***** Records shown *****

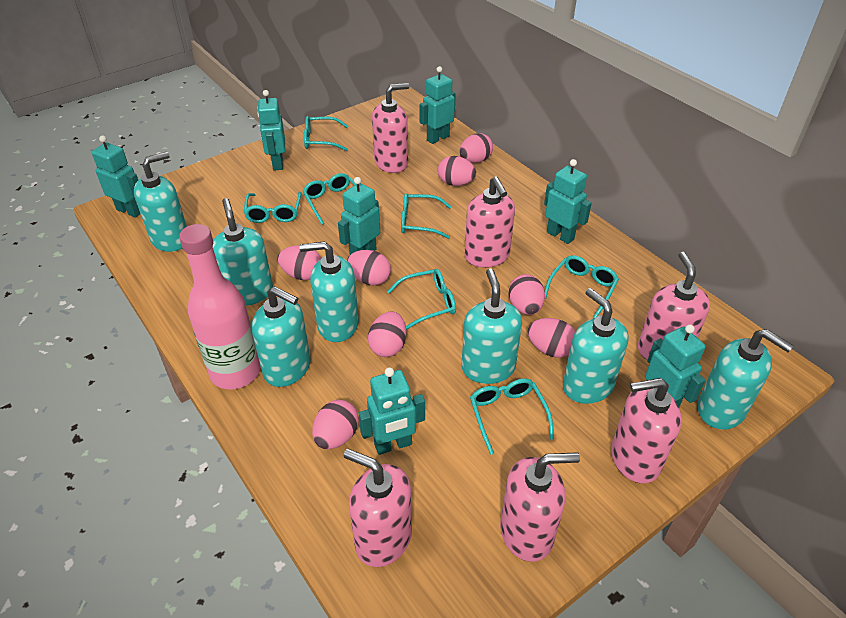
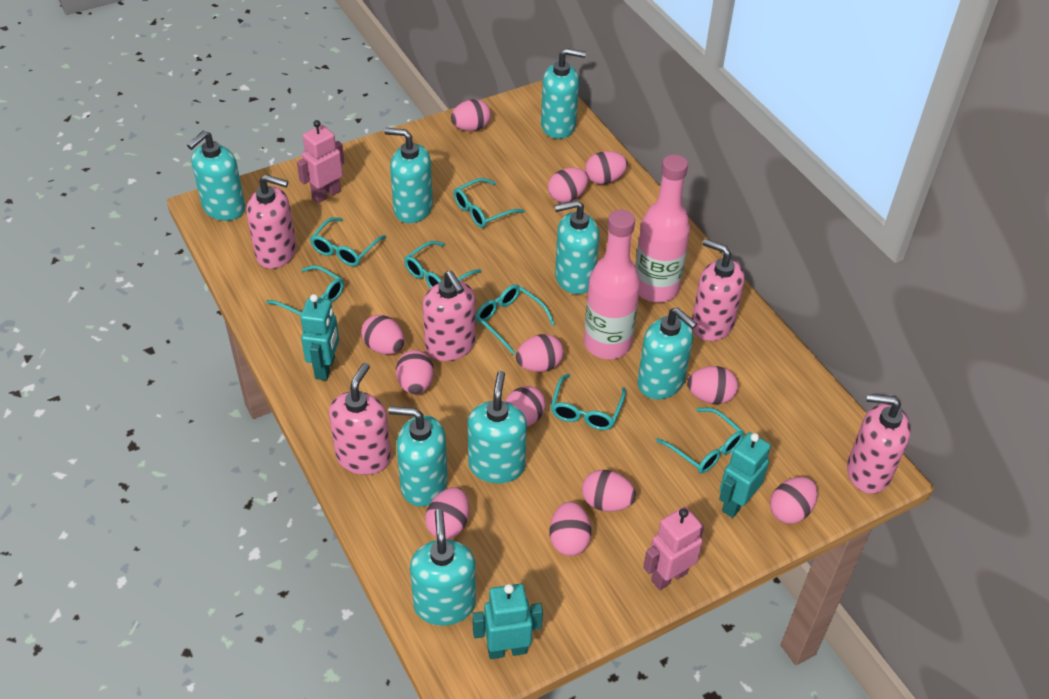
pink bottle: 1 -> 2
pink egg: 8 -> 12
pink robot: 0 -> 2
pink soap dispenser: 6 -> 5
turquoise robot: 7 -> 3
turquoise soap dispenser: 7 -> 8

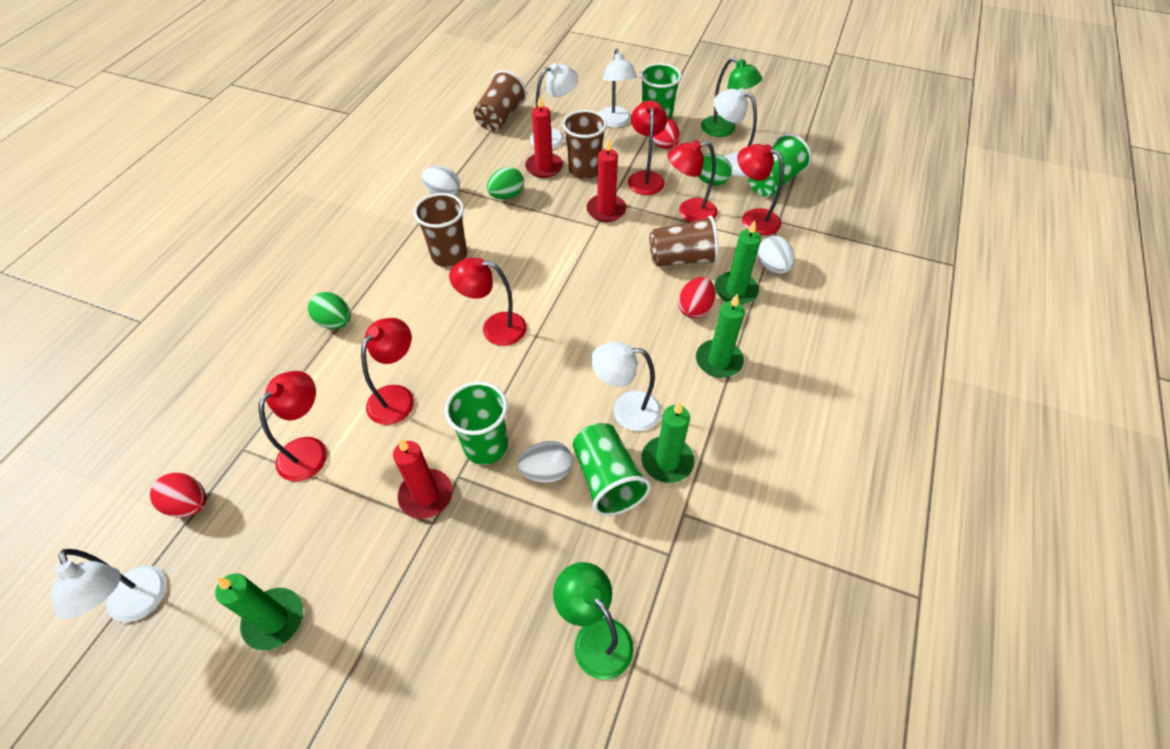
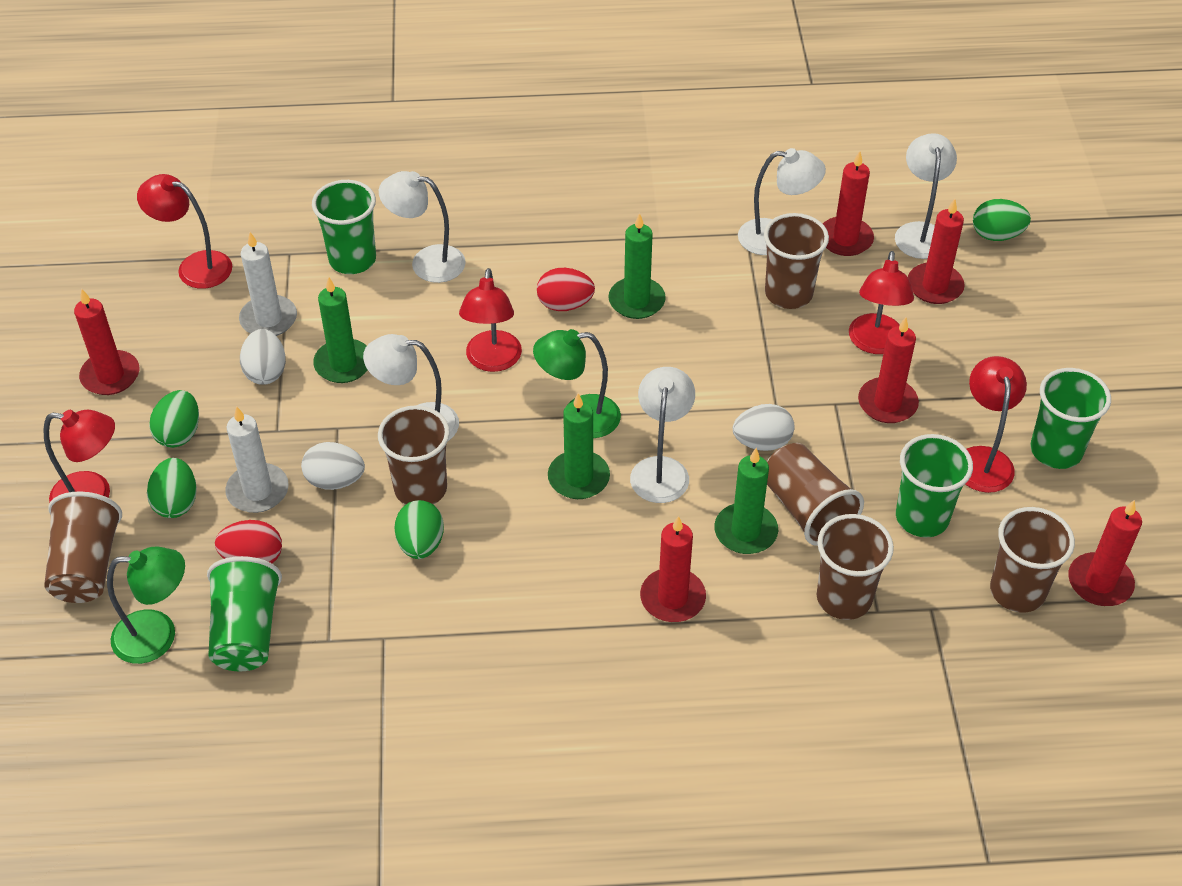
brown cup: 4 -> 6
green egg: 3 -> 4
red candle: 3 -> 6
red egg: 3 -> 2
red lamp: 6 -> 5
white candle: 0 -> 2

*****

* Exercise description
Output the entries exactly as they appear, with no pictures included.

* Exercise output
pink bottle: 1 -> 2
pink egg: 8 -> 12
pink robot: 0 -> 2
pink soap dispenser: 6 -> 5
turquoise robot: 7 -> 3
turquoise soap dispenser: 7 -> 8

brown cup: 4 -> 6
green egg: 3 -> 4
red candle: 3 -> 6
red egg: 3 -> 2
red lamp: 6 -> 5
white candle: 0 -> 2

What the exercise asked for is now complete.